● **The task**: Take every line containing "shoe" out of the records.

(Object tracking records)
=== Section Start ===

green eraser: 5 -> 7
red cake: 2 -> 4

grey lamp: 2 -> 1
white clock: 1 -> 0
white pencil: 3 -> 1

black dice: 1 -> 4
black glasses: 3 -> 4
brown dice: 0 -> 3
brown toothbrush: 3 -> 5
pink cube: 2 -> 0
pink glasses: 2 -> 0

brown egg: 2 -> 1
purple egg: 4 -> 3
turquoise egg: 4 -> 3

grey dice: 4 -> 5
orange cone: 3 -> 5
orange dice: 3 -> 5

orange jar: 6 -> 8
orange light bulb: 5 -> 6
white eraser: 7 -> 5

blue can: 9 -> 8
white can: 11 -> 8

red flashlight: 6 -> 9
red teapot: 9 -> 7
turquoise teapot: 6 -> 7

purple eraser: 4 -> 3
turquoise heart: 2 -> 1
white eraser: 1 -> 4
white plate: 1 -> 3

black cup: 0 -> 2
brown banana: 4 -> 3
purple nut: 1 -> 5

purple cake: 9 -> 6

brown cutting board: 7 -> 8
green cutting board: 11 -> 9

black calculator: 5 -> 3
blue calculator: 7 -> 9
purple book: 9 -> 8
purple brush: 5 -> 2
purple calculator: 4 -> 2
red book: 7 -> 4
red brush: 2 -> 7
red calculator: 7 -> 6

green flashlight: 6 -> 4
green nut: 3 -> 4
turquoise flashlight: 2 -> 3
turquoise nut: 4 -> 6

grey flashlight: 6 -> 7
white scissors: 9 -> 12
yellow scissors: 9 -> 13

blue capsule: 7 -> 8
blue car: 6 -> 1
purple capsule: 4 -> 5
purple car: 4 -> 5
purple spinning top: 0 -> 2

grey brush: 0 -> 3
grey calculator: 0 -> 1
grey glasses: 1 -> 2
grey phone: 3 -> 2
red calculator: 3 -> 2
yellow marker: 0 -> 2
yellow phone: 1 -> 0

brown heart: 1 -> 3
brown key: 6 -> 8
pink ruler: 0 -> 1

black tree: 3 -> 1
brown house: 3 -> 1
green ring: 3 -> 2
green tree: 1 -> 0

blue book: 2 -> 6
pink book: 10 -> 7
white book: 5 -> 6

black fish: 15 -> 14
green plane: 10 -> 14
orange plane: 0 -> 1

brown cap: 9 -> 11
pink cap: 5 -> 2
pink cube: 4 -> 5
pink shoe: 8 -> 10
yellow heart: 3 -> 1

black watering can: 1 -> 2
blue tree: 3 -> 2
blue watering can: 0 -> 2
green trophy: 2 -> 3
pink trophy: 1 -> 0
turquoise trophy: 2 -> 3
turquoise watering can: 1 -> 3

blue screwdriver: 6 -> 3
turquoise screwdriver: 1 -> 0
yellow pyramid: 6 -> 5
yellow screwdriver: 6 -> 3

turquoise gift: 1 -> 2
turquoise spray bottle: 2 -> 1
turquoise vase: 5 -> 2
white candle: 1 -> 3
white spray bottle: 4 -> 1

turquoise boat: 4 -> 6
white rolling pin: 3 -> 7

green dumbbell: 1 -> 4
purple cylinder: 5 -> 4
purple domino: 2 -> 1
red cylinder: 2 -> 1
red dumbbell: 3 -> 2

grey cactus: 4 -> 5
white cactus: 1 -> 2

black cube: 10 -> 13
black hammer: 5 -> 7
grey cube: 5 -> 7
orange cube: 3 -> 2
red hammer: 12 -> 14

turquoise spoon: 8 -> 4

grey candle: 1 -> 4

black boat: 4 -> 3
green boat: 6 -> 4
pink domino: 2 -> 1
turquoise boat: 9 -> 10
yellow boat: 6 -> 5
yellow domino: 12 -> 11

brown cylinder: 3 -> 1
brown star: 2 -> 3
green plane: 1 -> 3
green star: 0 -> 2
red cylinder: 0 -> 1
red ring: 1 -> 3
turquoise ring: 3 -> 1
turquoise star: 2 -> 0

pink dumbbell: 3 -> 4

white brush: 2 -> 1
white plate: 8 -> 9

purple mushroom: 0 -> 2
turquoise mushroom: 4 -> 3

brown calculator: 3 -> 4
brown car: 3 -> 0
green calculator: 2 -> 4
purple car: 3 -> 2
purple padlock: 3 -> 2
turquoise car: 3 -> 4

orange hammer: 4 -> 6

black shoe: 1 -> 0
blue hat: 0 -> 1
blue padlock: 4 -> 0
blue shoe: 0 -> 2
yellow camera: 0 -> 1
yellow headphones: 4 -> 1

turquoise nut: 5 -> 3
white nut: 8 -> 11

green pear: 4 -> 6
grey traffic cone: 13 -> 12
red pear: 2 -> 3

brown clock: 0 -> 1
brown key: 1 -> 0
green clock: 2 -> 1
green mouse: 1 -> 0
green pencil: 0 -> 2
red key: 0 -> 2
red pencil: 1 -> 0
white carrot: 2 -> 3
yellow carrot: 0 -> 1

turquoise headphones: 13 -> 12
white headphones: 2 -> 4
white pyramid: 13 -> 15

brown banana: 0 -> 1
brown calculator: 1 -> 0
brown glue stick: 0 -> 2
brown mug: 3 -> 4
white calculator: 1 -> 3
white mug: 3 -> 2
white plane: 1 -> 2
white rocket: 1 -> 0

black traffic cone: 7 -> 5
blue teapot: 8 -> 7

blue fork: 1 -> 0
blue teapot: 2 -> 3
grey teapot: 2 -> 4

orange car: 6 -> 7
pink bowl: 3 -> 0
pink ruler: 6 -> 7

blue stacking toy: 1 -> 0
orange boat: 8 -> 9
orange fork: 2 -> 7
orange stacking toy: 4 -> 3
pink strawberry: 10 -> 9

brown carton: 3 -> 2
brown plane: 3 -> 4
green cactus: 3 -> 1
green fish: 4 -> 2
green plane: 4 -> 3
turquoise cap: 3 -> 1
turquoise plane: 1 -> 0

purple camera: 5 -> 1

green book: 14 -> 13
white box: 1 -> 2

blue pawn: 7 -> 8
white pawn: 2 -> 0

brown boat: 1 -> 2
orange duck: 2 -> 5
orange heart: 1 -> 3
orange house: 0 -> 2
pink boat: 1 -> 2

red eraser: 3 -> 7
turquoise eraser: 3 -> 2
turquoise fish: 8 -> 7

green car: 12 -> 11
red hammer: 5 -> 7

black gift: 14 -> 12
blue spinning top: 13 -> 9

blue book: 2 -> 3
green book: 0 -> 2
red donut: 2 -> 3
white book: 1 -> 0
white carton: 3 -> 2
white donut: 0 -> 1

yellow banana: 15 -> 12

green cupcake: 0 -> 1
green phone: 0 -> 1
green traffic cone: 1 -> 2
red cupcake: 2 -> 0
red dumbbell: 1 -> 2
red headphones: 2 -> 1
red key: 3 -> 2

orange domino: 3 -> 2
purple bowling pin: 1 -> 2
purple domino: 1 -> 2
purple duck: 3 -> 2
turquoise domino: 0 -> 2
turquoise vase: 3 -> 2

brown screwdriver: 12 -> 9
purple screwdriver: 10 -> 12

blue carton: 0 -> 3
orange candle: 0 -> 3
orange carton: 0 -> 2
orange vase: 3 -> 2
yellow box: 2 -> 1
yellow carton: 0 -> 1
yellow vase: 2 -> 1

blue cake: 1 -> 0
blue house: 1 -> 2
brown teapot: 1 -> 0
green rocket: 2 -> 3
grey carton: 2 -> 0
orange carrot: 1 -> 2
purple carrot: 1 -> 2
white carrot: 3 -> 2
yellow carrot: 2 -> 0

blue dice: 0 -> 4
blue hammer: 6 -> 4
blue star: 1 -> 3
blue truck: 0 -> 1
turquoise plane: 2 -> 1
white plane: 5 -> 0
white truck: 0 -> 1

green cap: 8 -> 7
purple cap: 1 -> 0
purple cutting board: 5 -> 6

=== Section End ===

● **Reply**:
pink shoe: 8 -> 10
black shoe: 1 -> 0
blue shoe: 0 -> 2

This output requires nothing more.